Taking the line with "C1: 1.5uF (plus" as the first and the line with "T1: NMOS IRLZ44N" as the last, set down exactly every line in that range from the entries below, and no more.

*Data for the task*.
╔══

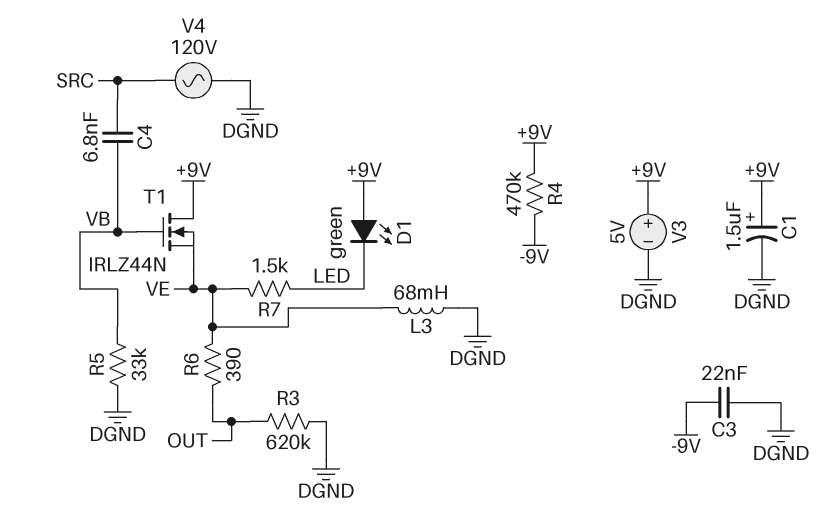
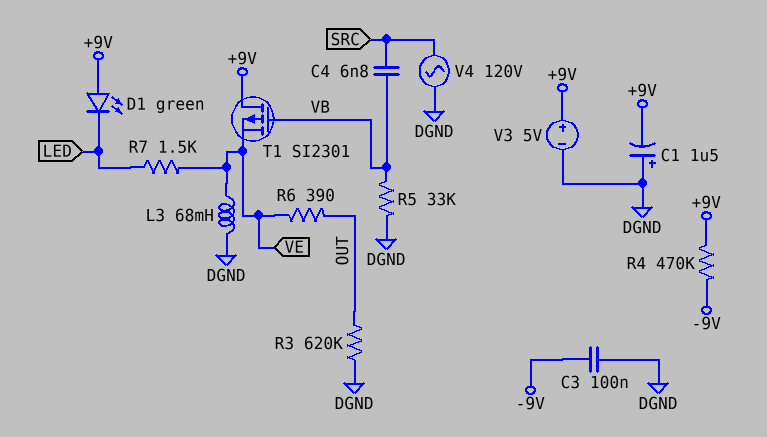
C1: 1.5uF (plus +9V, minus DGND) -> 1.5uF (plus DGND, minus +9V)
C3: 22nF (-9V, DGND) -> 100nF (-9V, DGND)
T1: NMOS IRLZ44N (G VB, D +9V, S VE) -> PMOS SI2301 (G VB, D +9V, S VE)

╚══
╔══

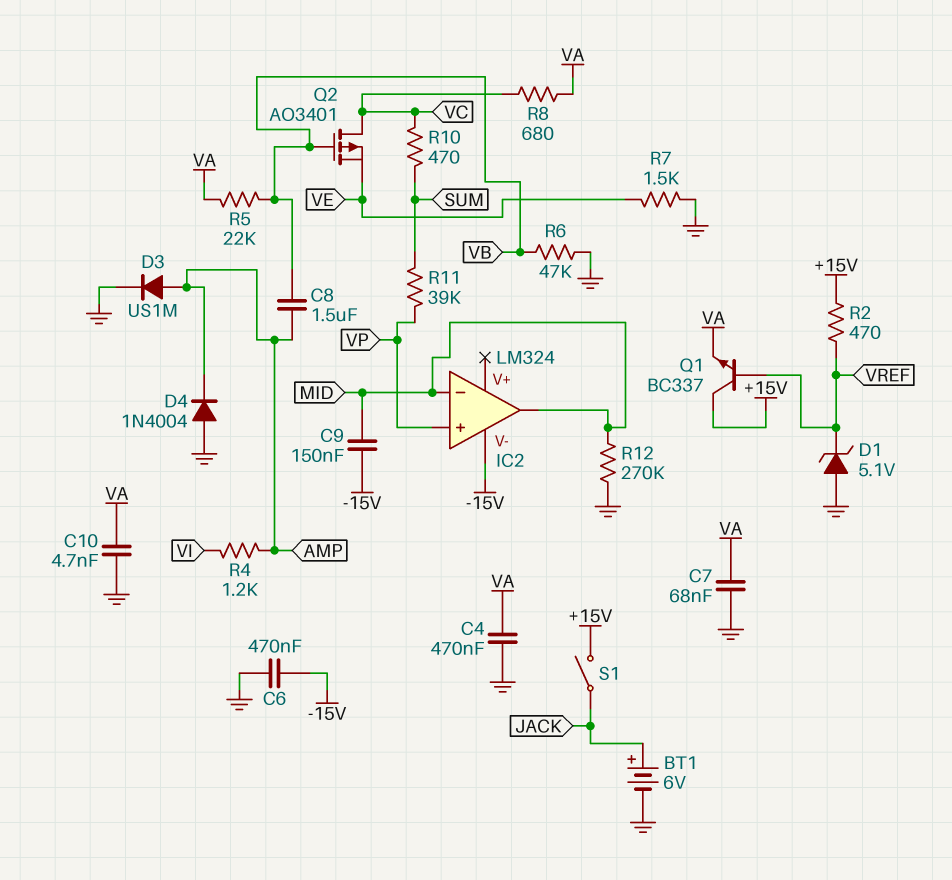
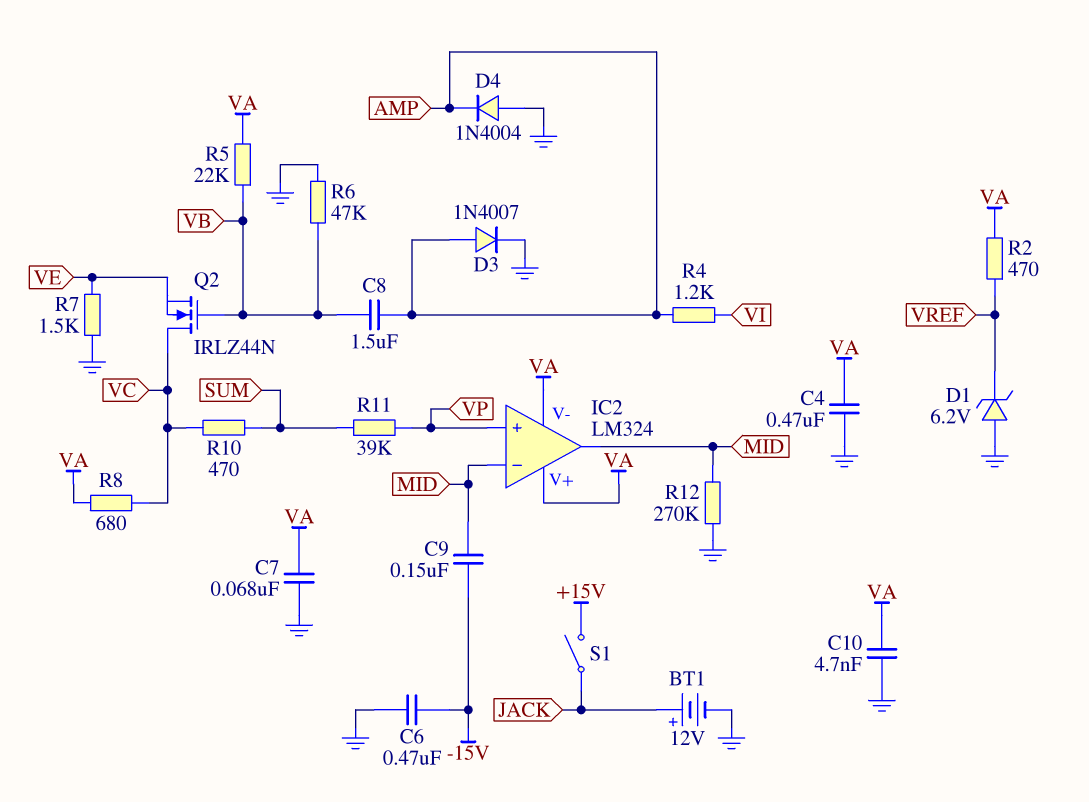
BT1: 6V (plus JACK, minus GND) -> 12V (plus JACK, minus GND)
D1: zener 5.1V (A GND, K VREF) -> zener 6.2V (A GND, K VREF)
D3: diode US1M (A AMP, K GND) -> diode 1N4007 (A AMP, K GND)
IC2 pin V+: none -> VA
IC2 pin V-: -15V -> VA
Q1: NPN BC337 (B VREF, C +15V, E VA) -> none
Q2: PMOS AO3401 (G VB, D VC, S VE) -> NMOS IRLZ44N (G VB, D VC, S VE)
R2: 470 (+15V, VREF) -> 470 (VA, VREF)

╚══

*Response to this task*.
C1: 1.5uF (plus +9V, minus DGND) -> 1.5uF (plus DGND, minus +9V)
C3: 22nF (-9V, DGND) -> 100nF (-9V, DGND)
T1: NMOS IRLZ44N (G VB, D +9V, S VE) -> PMOS SI2301 (G VB, D +9V, S VE)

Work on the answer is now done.